Copy every row below word for word, keeping them in the same order.
─── Dataset extract ───
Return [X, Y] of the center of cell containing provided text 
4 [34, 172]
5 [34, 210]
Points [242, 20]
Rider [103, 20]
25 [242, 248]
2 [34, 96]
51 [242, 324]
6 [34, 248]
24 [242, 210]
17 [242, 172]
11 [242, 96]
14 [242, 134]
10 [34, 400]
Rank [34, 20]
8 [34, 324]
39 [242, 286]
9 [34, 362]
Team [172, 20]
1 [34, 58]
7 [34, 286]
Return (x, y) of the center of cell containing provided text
───
▶ [Result for this task]:
Return [X, Y] of the center of cell containing provided text 
4 [34, 172]
5 [34, 210]
Points [242, 20]
Rider [103, 20]
25 [242, 248]
2 [34, 96]
51 [242, 324]
6 [34, 248]
24 [242, 210]
17 [242, 172]
11 [242, 96]
14 [242, 134]
10 [34, 400]
Rank [34, 20]
8 [34, 324]
39 [242, 286]
9 [34, 362]
Team [172, 20]
1 [34, 58]
7 [34, 286]
Return (x, y) of the center of cell containing provided text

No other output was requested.